- _EXERCISE INPUT_
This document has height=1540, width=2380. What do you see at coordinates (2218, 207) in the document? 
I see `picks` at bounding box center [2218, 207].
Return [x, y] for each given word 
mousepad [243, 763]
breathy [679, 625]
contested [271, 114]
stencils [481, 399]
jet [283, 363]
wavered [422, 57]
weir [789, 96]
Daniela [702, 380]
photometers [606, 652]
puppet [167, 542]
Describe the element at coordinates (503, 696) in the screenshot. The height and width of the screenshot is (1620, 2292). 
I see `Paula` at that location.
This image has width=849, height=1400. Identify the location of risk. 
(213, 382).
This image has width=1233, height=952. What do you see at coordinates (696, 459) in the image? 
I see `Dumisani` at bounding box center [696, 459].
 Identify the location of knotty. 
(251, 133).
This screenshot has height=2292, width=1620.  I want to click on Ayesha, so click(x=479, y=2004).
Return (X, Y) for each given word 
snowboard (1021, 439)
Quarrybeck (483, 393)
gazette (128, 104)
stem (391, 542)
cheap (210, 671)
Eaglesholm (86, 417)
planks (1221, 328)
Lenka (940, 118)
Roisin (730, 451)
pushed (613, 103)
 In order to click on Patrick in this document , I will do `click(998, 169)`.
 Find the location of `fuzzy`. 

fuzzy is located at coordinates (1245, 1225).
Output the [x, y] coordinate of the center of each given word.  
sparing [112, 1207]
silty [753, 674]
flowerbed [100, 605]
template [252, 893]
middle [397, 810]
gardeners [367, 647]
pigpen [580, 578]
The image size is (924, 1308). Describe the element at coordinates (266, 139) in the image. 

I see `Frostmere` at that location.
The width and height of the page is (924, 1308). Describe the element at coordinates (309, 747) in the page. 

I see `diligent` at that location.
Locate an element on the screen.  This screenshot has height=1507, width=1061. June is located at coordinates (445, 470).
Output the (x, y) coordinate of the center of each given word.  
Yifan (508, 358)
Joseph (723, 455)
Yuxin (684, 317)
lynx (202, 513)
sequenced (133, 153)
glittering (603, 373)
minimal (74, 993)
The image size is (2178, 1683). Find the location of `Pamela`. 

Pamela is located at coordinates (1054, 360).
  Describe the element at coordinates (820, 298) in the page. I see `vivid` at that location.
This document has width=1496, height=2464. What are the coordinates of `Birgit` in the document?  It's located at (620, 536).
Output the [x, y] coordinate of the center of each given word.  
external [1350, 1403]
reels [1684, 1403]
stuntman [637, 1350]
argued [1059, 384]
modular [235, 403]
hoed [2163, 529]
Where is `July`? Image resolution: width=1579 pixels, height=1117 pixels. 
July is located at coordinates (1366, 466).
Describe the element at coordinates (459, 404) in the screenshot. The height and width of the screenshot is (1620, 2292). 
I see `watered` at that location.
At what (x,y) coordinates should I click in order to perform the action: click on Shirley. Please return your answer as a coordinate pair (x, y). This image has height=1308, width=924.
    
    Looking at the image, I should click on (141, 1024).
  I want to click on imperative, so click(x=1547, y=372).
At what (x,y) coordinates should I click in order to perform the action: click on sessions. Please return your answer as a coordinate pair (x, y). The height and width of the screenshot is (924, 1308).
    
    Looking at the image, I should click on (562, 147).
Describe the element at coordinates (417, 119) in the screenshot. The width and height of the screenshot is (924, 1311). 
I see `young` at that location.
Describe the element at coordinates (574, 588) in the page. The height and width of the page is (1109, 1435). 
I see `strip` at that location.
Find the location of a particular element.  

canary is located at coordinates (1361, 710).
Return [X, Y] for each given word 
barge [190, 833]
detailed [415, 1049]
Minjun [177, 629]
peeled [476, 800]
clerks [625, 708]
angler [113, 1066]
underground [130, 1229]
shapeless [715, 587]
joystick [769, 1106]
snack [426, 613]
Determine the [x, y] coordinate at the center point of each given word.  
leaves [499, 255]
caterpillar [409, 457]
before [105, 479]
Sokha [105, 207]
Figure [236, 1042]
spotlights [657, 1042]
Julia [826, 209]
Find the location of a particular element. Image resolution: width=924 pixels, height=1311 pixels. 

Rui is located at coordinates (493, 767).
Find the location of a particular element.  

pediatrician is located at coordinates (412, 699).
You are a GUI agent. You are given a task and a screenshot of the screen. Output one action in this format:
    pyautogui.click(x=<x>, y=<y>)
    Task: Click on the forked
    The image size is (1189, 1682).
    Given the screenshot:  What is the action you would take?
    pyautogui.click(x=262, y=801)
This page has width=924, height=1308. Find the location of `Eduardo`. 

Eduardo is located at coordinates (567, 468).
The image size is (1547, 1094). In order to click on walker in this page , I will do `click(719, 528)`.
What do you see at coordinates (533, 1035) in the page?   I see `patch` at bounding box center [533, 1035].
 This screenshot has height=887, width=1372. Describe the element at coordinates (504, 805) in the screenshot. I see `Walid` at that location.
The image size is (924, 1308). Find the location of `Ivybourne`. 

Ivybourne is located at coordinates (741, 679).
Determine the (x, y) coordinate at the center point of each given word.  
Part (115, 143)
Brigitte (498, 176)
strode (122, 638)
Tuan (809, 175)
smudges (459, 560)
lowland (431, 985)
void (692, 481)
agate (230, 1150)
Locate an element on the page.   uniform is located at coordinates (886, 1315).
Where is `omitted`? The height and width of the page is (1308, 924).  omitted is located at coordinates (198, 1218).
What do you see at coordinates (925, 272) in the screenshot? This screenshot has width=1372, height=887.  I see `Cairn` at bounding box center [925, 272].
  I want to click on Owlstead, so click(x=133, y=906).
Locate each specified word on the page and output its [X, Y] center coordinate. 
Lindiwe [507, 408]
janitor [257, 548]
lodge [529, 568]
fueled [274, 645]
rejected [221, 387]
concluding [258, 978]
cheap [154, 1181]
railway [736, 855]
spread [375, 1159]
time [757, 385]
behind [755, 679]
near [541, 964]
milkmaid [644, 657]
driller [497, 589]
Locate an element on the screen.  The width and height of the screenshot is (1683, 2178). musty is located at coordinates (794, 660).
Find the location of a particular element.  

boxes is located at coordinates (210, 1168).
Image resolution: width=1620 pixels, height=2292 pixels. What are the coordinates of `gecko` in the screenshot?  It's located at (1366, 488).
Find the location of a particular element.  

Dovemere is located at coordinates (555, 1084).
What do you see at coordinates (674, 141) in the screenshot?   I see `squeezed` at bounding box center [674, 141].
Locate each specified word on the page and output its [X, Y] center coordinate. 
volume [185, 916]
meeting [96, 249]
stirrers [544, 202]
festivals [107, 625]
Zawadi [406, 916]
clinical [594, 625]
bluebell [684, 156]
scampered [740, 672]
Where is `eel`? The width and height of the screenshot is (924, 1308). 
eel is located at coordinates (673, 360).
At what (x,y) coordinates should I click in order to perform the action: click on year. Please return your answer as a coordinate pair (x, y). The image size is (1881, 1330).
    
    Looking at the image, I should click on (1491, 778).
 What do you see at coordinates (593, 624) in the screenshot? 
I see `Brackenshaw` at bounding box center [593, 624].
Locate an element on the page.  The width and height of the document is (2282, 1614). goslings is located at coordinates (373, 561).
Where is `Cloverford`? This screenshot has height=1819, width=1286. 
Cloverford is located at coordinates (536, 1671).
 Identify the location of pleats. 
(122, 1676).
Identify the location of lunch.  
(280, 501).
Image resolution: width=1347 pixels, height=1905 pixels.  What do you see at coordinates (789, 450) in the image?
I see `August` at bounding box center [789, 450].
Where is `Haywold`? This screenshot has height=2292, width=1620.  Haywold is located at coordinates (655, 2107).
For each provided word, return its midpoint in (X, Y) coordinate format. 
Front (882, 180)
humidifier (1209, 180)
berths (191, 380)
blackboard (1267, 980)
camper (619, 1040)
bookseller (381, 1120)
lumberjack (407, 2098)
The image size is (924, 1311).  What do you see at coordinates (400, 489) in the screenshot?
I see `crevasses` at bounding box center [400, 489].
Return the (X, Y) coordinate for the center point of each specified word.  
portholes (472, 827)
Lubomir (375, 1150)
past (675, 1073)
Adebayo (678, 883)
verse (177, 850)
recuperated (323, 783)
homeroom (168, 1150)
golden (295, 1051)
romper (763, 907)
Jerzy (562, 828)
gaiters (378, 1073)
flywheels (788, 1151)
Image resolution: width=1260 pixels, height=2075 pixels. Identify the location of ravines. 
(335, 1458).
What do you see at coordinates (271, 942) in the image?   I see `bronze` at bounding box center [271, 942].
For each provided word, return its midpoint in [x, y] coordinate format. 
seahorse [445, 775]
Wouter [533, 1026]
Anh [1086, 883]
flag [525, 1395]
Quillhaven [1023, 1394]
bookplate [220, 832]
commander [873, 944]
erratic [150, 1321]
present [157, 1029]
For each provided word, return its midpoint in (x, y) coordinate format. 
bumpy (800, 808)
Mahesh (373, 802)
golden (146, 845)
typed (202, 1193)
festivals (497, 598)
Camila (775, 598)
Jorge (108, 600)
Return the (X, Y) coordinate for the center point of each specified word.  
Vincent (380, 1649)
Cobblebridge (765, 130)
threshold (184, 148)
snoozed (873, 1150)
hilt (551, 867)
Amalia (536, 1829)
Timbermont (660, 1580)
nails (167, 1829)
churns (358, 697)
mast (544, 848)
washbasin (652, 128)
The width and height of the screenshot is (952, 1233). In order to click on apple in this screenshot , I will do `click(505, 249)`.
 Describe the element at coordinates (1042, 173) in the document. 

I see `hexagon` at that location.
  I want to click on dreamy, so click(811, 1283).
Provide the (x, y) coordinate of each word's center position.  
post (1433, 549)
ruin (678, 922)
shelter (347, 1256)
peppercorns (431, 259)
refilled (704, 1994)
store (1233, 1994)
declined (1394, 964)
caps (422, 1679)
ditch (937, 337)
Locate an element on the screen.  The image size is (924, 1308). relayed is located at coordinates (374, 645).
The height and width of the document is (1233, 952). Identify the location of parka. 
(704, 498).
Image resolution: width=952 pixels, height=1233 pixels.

- _GIVEN EXERCISE_
Take the part of the data that opens with the line containing "Describe the element at coordinates (574, 588)" and closes with the line containing "clerks [625, 708]". Rewrite only those lines, switching "page" to "document" and leaving everything else unchanged.

- _OUTPUT BELOW_
Describe the element at coordinates (574, 588) in the document. The height and width of the document is (1109, 1435). 
I see `strip` at that location.
Find the location of a particular element.  

canary is located at coordinates (1361, 710).
Return [X, Y] for each given word 
barge [190, 833]
detailed [415, 1049]
Minjun [177, 629]
peeled [476, 800]
clerks [625, 708]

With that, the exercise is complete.